**Directions**
Display each line in the entries below that contains the string "caesura". The match is case-sensitive.

**Data lines**
------------------------------------------------------------------------

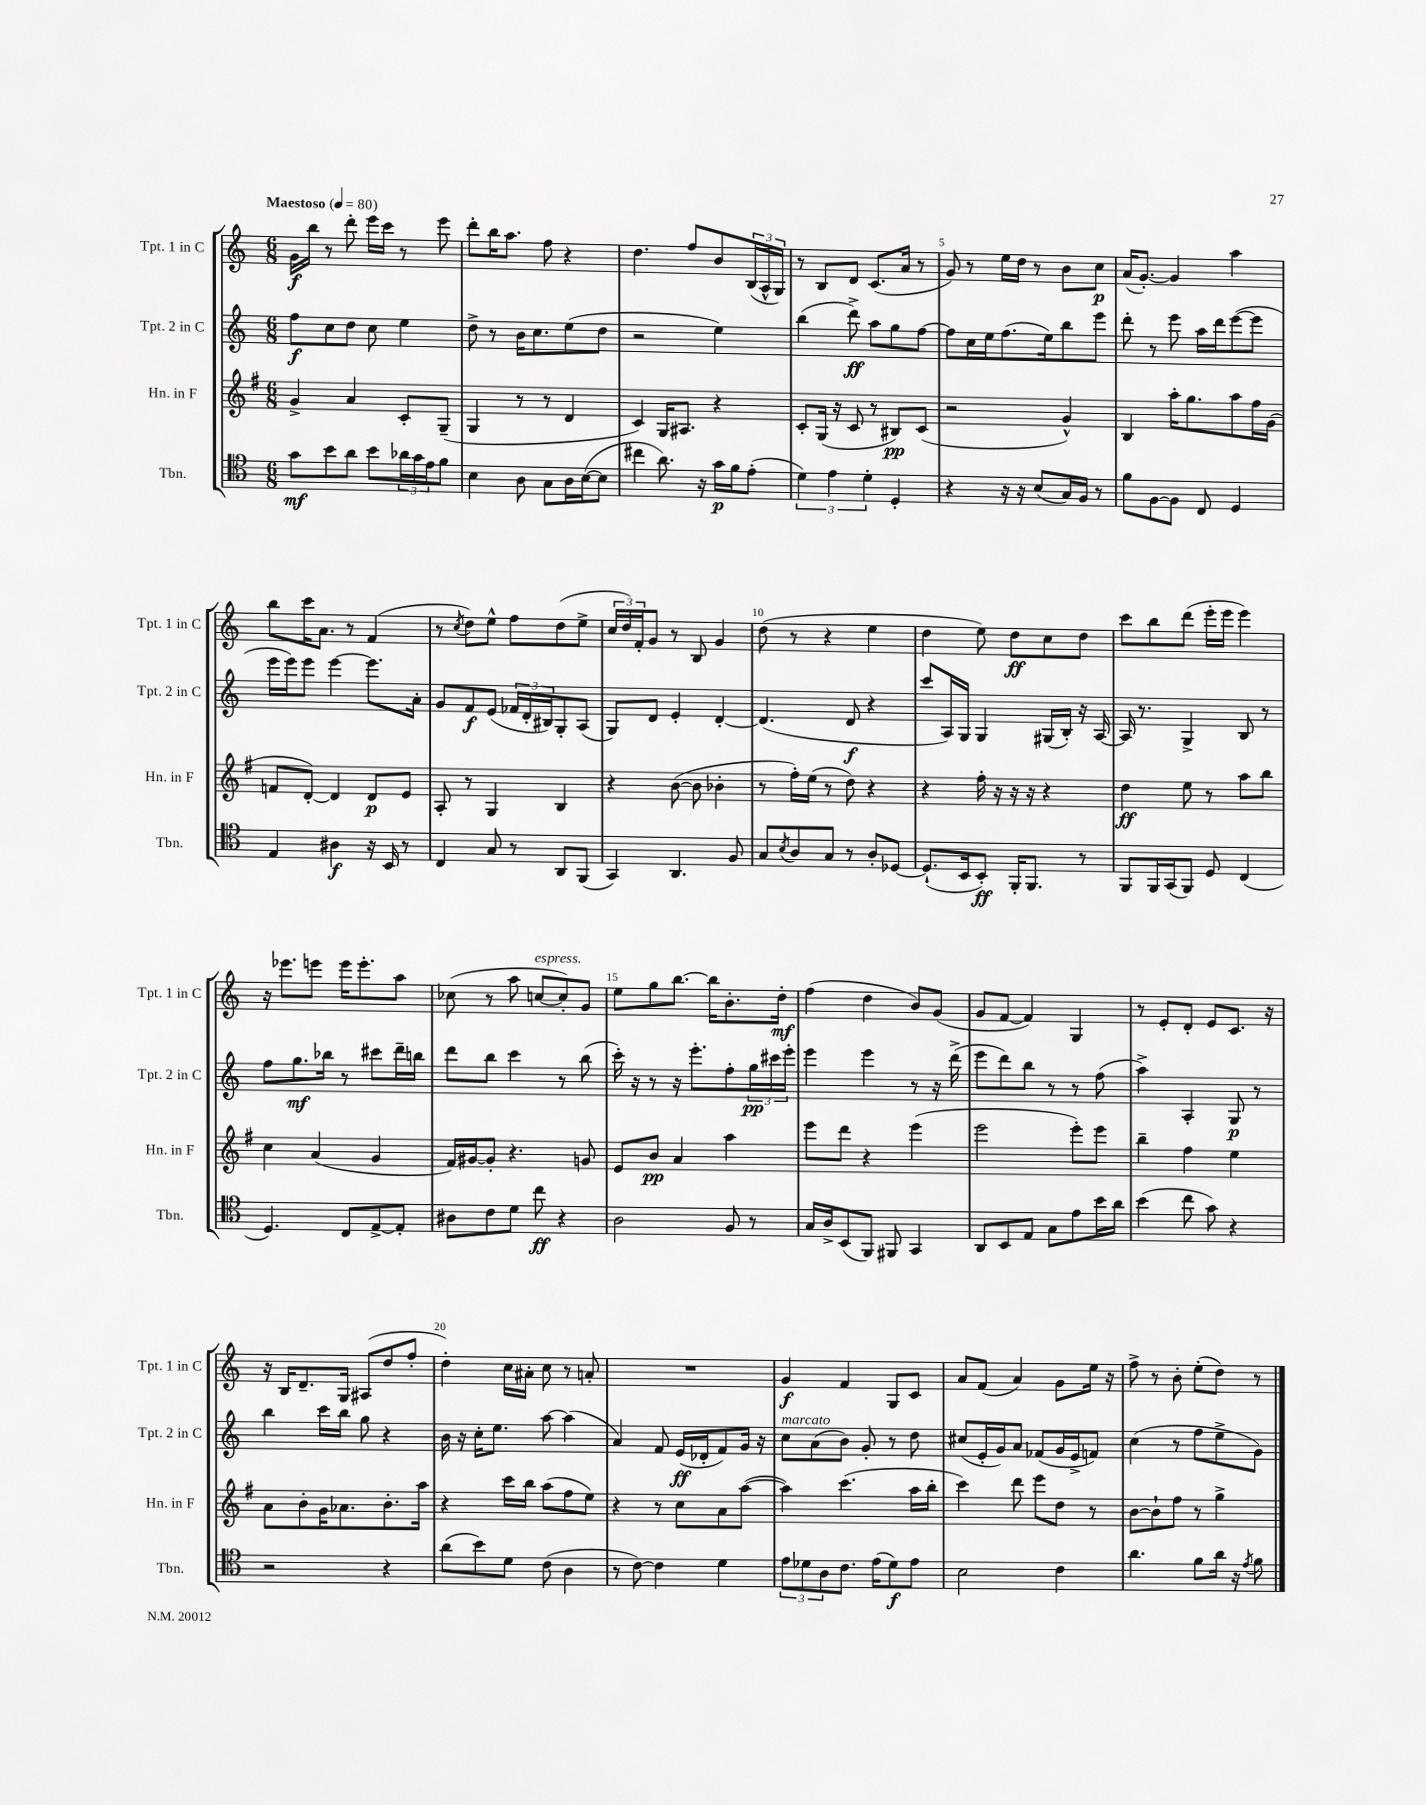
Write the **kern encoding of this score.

------------------------------------------------------------------------

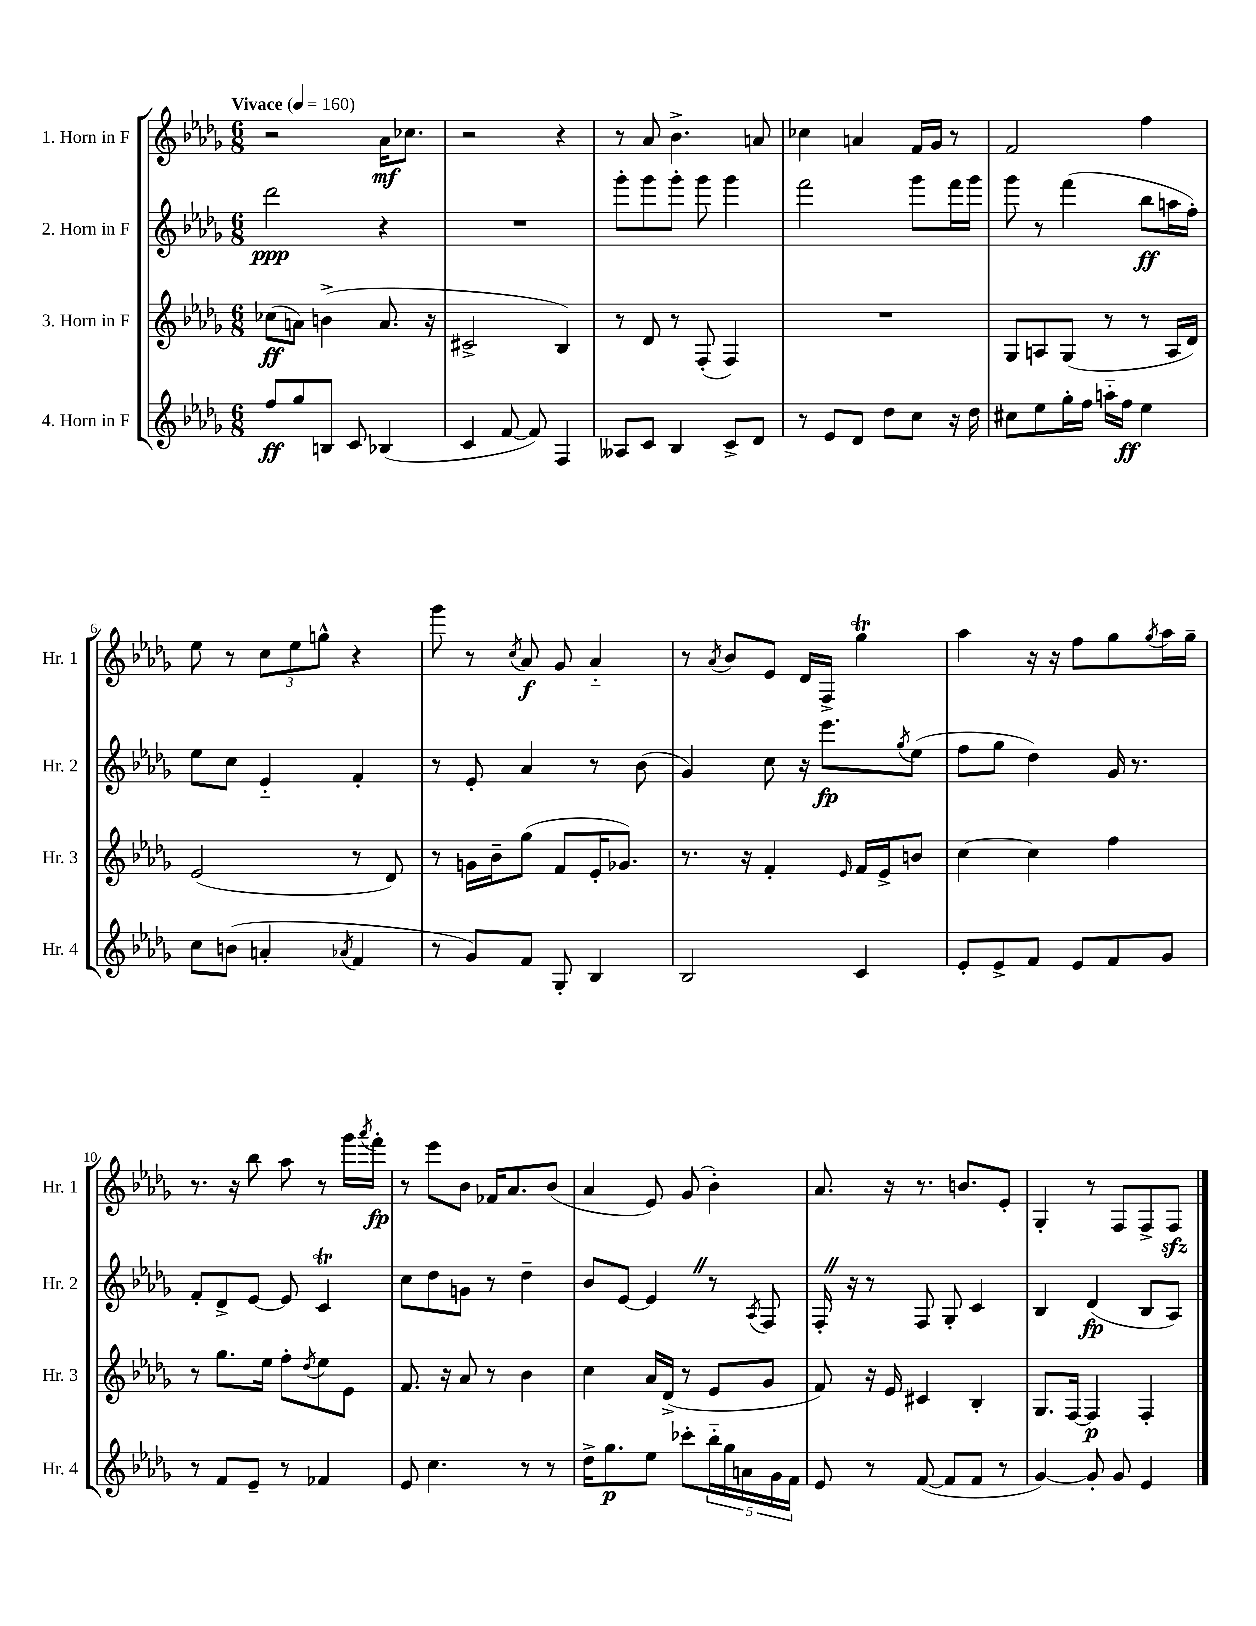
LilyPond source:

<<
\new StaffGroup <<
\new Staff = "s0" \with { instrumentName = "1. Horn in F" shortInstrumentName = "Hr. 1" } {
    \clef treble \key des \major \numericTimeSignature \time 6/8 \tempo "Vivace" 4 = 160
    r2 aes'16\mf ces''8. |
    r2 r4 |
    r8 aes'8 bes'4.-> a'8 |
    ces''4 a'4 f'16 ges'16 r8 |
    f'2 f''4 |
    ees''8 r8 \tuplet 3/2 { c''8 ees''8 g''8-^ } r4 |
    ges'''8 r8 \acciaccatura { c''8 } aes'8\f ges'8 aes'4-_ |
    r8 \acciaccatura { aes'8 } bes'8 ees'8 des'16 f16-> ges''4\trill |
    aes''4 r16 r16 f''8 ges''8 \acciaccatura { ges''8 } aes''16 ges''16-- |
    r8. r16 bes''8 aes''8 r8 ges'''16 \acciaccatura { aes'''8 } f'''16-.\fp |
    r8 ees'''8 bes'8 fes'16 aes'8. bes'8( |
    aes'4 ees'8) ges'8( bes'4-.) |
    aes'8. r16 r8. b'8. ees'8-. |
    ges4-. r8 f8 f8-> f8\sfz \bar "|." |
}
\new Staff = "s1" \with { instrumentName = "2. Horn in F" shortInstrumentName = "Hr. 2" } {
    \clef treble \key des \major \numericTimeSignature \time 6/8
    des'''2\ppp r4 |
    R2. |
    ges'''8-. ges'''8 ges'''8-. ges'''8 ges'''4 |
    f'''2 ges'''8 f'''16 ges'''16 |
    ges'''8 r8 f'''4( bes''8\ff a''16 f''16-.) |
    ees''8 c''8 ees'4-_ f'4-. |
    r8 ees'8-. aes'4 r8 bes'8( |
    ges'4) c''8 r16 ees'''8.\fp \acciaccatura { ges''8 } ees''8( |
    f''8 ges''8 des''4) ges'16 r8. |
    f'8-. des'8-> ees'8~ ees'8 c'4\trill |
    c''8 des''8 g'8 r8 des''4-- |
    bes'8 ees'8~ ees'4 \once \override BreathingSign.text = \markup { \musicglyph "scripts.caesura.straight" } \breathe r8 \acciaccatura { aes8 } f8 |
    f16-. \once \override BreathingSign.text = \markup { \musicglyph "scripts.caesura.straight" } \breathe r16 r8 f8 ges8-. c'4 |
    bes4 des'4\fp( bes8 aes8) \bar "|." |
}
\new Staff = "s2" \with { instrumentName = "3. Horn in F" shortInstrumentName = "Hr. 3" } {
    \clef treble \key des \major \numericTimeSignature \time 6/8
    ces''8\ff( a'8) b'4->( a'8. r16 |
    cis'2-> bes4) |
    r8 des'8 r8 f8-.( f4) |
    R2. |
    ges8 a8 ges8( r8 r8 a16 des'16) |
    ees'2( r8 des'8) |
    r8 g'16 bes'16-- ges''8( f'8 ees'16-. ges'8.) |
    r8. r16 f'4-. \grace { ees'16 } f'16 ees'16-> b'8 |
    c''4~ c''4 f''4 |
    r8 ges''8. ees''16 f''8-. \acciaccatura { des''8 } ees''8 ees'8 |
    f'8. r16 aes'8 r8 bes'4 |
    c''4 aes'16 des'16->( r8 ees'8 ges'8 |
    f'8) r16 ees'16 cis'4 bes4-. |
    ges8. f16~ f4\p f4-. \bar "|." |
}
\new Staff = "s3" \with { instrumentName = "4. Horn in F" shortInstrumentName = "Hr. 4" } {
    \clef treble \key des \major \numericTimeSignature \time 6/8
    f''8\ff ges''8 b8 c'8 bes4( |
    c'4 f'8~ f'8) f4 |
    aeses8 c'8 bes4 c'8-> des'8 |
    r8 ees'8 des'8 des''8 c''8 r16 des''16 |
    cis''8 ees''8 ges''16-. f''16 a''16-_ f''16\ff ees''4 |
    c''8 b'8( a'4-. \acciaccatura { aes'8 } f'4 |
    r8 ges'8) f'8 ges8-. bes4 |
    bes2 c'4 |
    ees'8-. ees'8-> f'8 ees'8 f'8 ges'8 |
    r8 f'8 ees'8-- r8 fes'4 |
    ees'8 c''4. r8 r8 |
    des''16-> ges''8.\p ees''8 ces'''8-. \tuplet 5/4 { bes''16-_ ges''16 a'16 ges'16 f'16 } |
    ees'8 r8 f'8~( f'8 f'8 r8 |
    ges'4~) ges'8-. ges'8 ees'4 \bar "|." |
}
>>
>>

------------------------------------------------------------------------

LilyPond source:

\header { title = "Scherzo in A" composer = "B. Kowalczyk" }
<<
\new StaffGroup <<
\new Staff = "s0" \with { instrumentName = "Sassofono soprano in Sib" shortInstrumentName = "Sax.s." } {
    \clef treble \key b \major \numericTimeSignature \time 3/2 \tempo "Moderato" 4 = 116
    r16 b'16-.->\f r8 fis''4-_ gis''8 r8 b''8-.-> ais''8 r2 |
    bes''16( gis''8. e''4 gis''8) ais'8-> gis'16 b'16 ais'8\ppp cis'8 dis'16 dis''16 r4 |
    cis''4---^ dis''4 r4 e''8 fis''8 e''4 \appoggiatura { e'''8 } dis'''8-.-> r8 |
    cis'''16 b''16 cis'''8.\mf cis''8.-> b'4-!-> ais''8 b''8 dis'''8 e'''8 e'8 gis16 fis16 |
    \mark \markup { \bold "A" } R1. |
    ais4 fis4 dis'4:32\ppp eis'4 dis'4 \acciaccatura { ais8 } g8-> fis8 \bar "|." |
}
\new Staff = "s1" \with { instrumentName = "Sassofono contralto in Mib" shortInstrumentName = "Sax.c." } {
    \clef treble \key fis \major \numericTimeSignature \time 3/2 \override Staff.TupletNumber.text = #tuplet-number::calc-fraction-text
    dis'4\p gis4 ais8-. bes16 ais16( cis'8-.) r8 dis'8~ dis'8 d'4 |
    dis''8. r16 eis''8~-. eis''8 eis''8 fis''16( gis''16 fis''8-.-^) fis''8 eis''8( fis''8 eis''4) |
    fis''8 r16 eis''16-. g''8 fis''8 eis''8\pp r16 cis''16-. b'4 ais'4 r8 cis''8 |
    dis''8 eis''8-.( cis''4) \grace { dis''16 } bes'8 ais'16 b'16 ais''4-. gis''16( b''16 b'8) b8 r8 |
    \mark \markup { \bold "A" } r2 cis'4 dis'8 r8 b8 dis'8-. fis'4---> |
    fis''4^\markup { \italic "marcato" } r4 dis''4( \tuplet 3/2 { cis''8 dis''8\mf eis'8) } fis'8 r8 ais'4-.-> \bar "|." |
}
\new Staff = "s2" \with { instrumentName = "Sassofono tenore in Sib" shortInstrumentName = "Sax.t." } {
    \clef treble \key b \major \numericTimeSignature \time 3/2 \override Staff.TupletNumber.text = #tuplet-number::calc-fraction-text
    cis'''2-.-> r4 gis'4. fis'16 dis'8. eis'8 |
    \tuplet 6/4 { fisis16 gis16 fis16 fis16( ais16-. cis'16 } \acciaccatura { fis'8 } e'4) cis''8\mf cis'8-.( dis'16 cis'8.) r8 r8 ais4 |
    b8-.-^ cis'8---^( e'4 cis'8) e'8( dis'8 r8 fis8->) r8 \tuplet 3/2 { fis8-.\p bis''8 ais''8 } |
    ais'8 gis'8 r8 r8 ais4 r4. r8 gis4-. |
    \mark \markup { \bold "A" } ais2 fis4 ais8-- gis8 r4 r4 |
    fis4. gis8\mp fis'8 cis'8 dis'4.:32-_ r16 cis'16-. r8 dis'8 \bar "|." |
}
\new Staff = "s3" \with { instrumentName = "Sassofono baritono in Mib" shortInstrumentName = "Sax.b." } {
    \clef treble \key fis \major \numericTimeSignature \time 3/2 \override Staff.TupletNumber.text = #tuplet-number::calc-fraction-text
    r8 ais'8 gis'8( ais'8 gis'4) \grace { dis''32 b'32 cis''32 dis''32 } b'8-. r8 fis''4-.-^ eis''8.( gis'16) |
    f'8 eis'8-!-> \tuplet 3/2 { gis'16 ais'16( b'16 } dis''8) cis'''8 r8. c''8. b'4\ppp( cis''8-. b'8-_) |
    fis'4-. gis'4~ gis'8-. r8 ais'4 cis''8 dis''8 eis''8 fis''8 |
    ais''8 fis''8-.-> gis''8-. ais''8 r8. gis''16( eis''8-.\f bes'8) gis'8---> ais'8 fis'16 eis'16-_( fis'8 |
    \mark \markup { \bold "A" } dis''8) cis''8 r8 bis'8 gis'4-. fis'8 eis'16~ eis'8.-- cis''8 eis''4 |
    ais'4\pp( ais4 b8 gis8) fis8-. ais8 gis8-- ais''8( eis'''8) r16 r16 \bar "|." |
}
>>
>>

------------------------------------------------------------------------

**Solution below**
    bes'8 ees'8~ ees'4 \once \override BreathingSign.text = \markup { \musicglyph "scripts.caesura.straight" } \breathe r8 \acciaccatura { aes8 } f8 |
    f16-. \once \override BreathingSign.text = \markup { \musicglyph "scripts.caesura.straight" } \breathe r16 r8 f8 ges8-. c'4 |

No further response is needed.